Your objective
How many lines in the material below contain the word "jaune"? Answer with the number alone.

Start of Data to examine

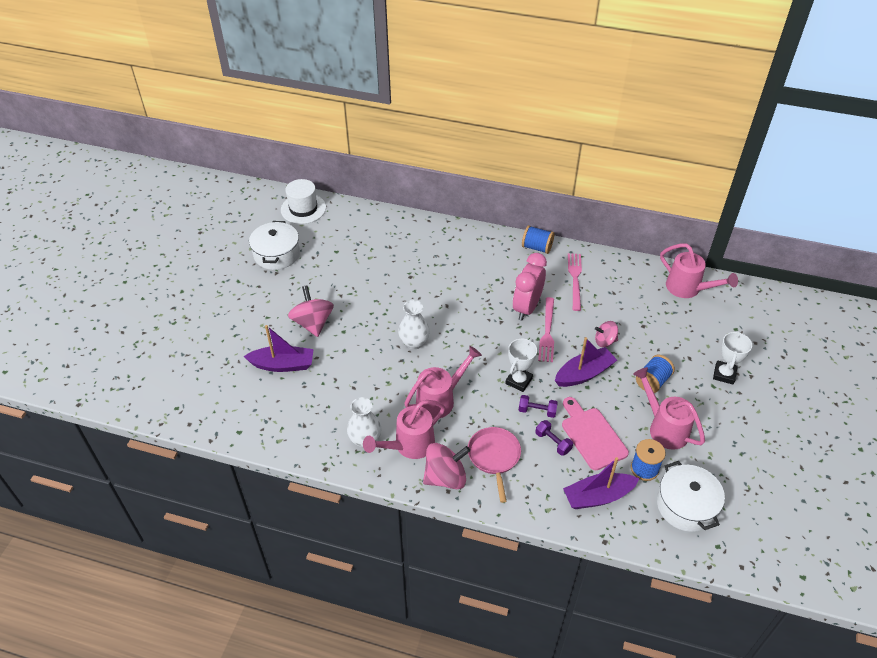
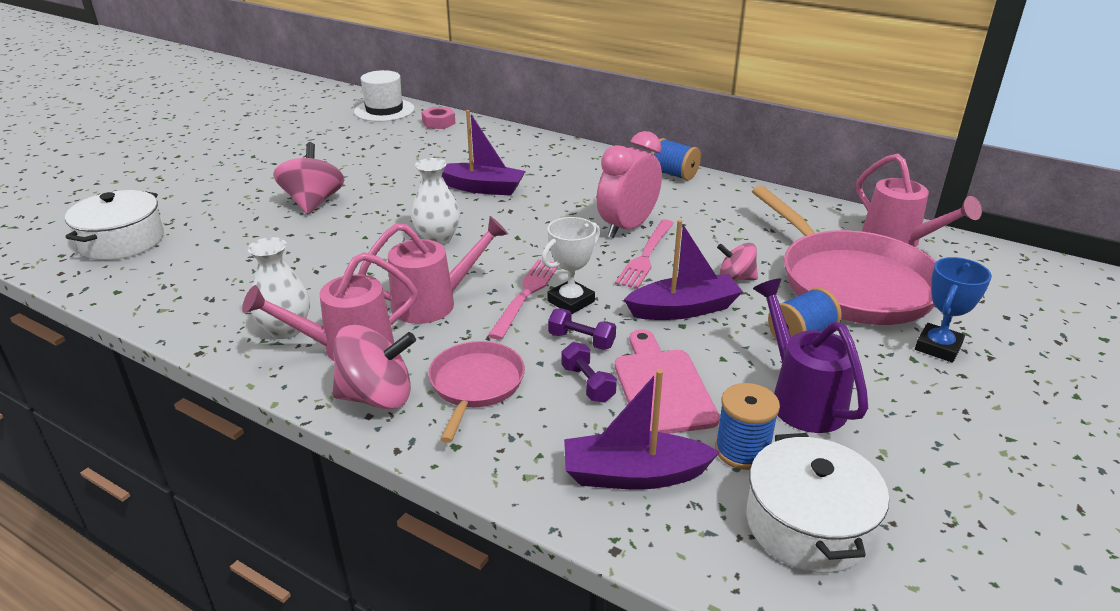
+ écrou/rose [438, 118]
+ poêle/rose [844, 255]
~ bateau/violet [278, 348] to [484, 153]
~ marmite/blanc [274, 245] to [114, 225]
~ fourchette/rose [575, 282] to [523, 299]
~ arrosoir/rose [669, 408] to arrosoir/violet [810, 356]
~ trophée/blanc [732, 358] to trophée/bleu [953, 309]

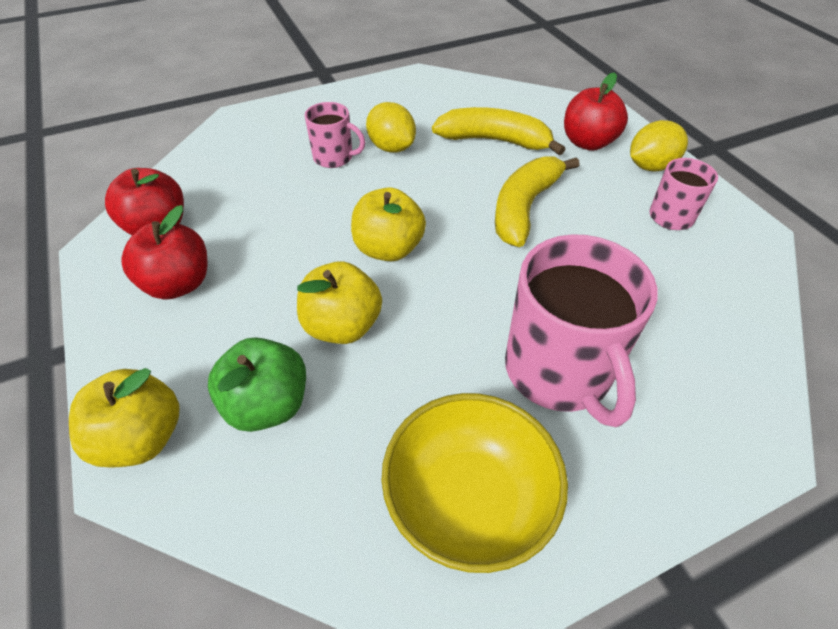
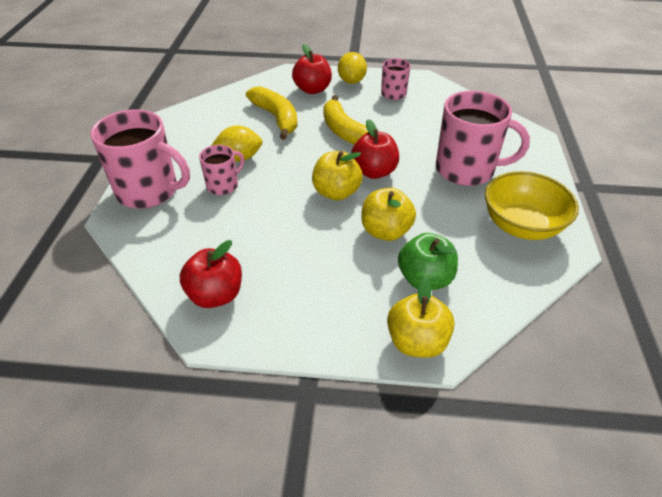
+ tasse/rose [140, 159]
~ pomme/rouge [164, 252] to [375, 149]
~ banane/jaune [498, 131] = [271, 113] 105 degrees clockwise

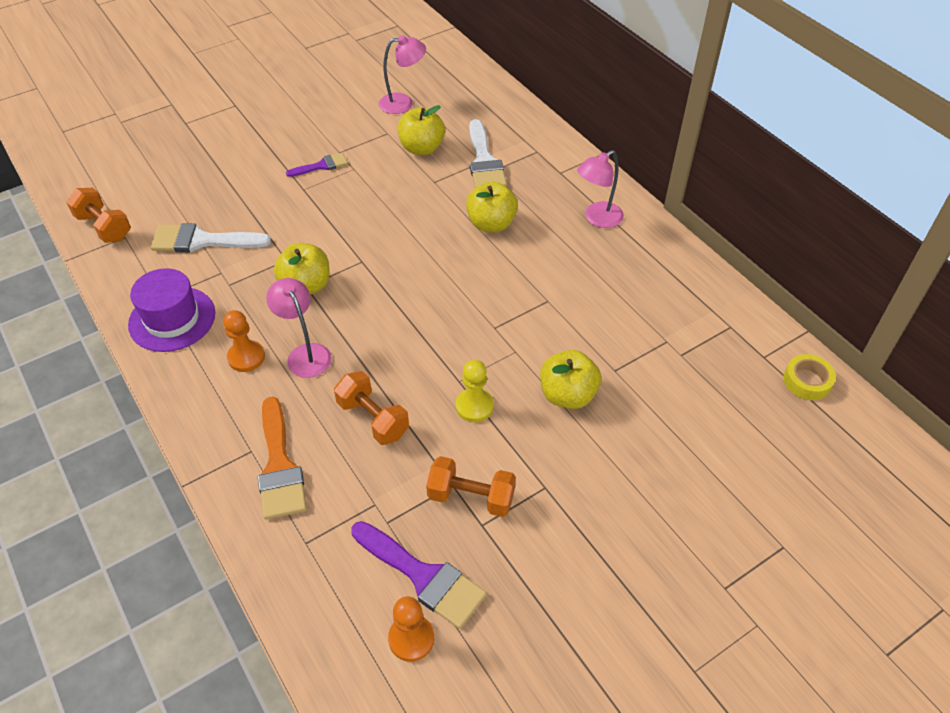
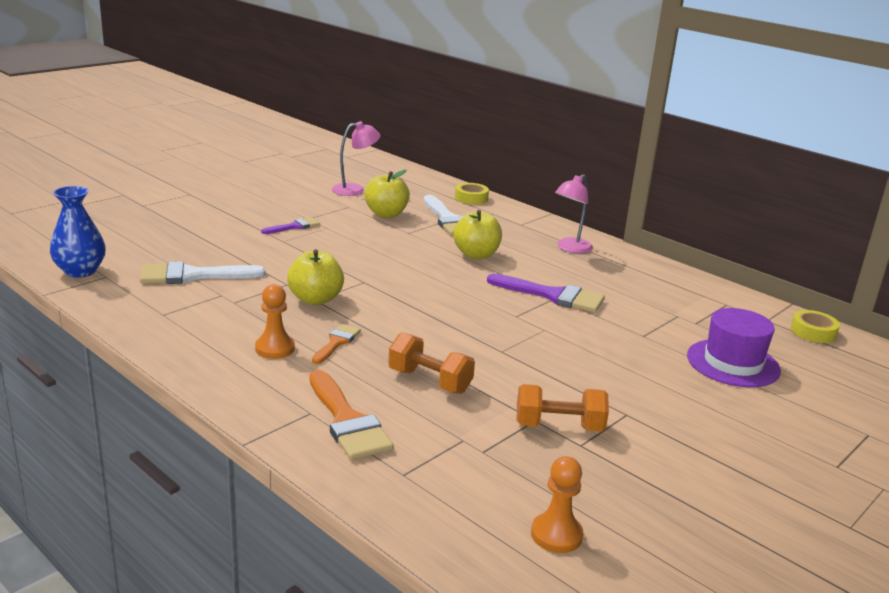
- pion/jaune [475, 391]
- pomme/jaune [570, 379]
+ ruban adhésif/jaune [472, 193]
~ chapeau/violet [171, 310] to [734, 347]
~ pinceau/violet [419, 575] to [546, 293]
~ haltère/orange [98, 215] to vase/bleu [78, 232]
~ lampe/rose [299, 328] to pinceau/orange [336, 344]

End of Data to examine

Output of the exercise
4